Aim of the exercise: If a line in the records contains the string "none", show that line.

Stored data:
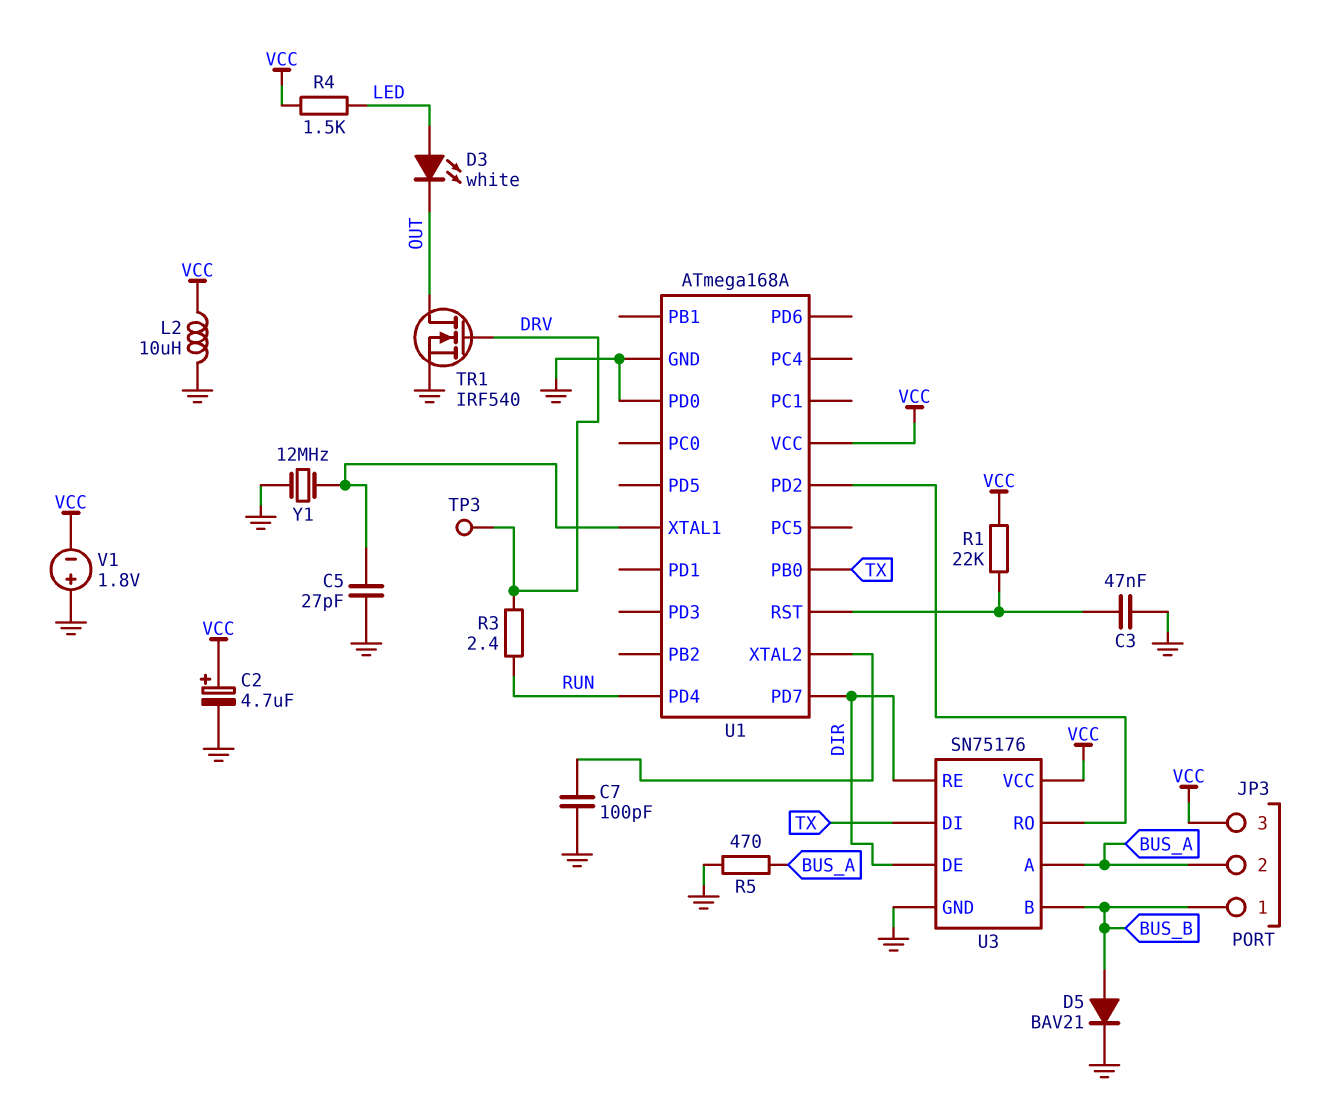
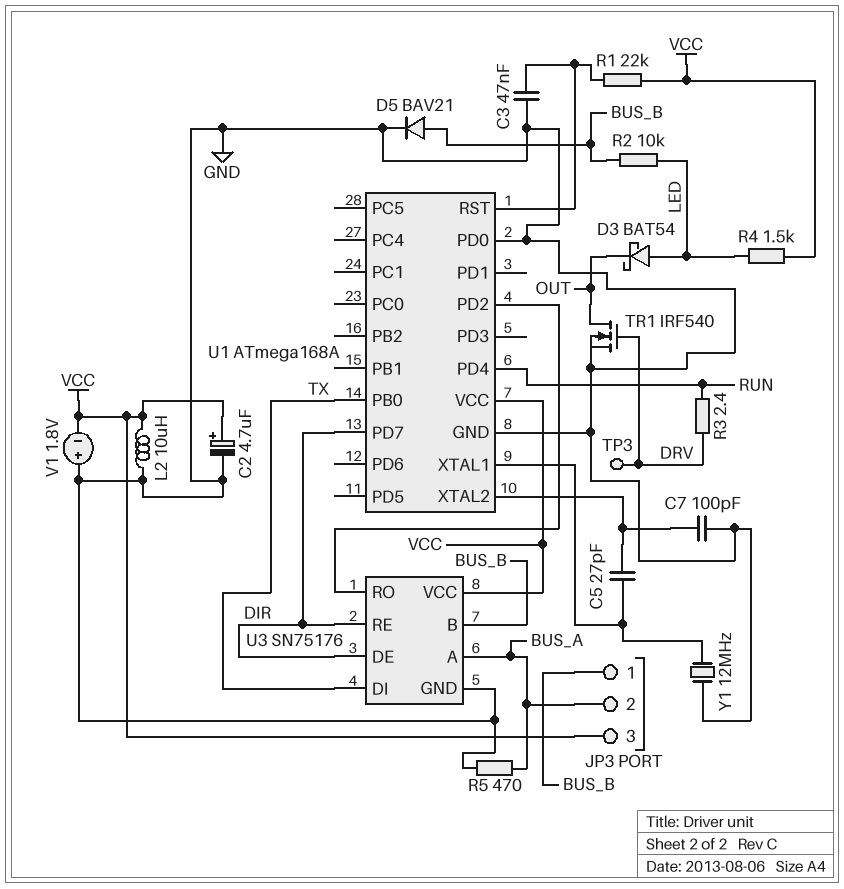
C5: 27pF (GND, U1/XTAL1) -> 27pF (U1/XTAL1, U1/XTAL2)
D3: LED white (A LED, K OUT) -> schottky BAT54 (A LED, K OUT)
R2: none -> 10k (BUS_B, LED)

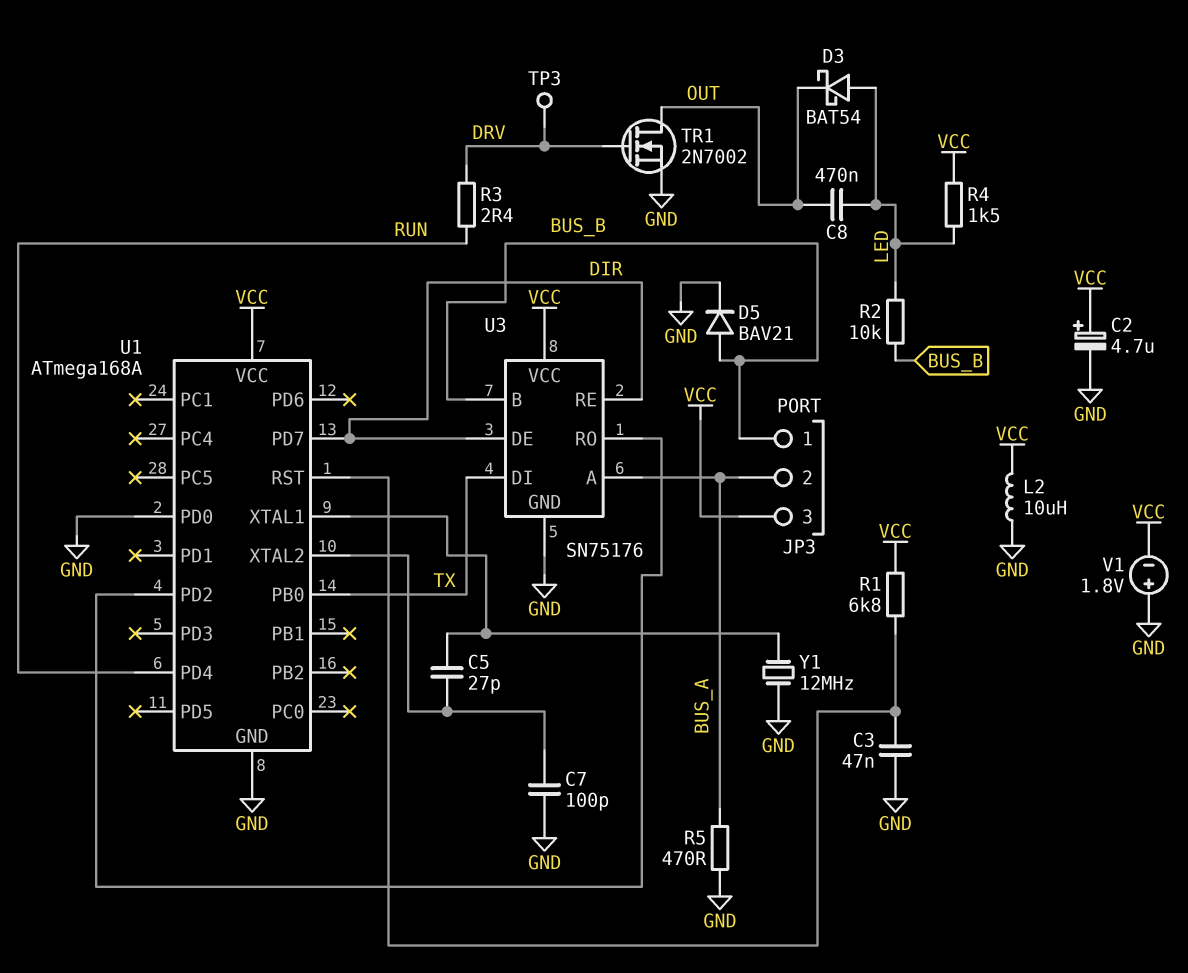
C8: none -> 470nF (LED, OUT)
R1: 22k (U1/RST, VCC) -> 6.8k (U1/RST, VCC)
TR1: NMOS IRF540 (G DRV, D OUT, S GND) -> NMOS 2N7002 (G DRV, D OUT, S GND)

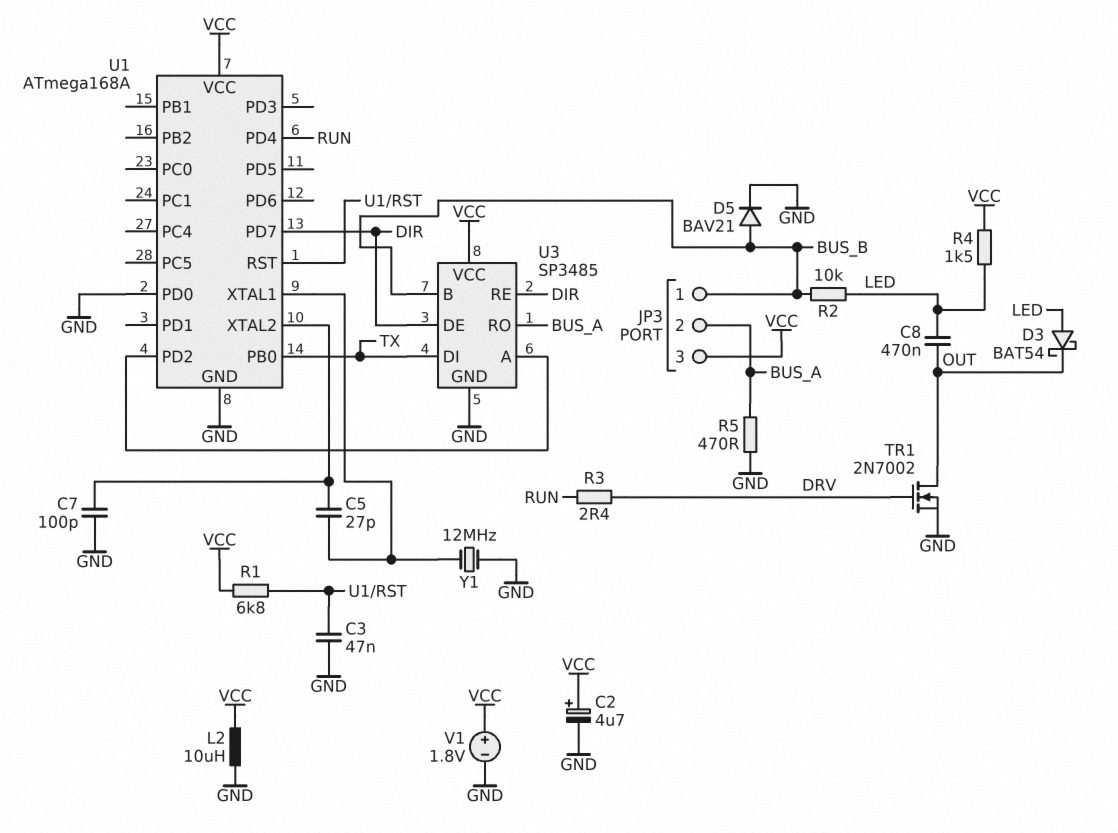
TP3: test point (DRV) -> none
U3: SN75176 -> SP3485
U3 pin A: BUS_A -> U1/PD2
U3 pin RO: U1/PD2 -> BUS_A
V1: 1.8V (plus GND, minus VCC) -> 1.8V (plus VCC, minus GND)

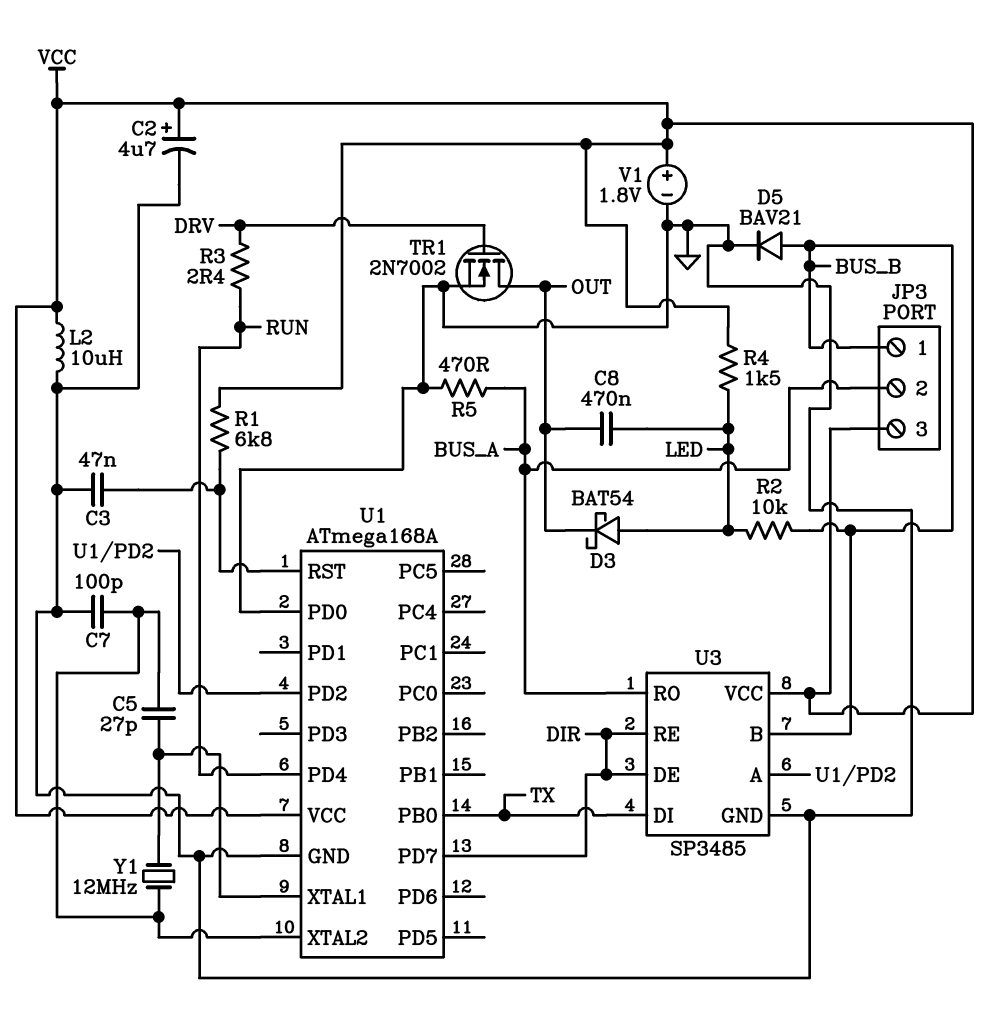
Y1: 12MHz (GND, U1/XTAL1) -> 12MHz (U1/XTAL1, U1/XTAL2)

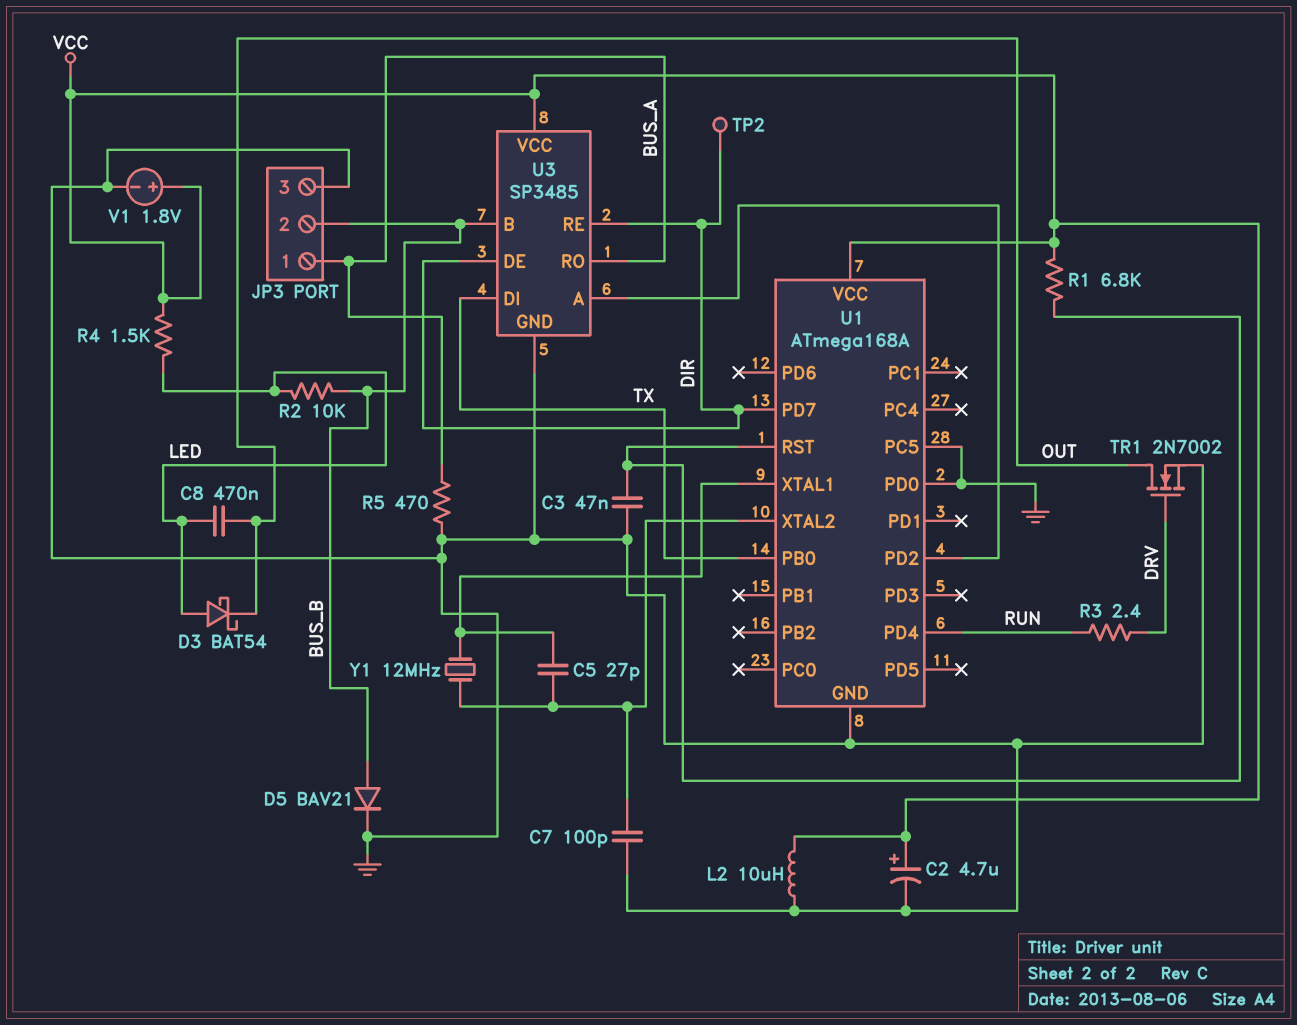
JP3 pin 1: BUS_B -> BUS_A
JP3 pin 2: BUS_A -> BUS_B
JP3 pin 3: VCC -> GND
TP2: none -> test point (DIR)
U1 pin PC5: none -> GND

Problem solution:
R2: none -> 10k (BUS_B, LED)
C8: none -> 470nF (LED, OUT)
TP3: test point (DRV) -> none
TP2: none -> test point (DIR)
U1 pin PC5: none -> GND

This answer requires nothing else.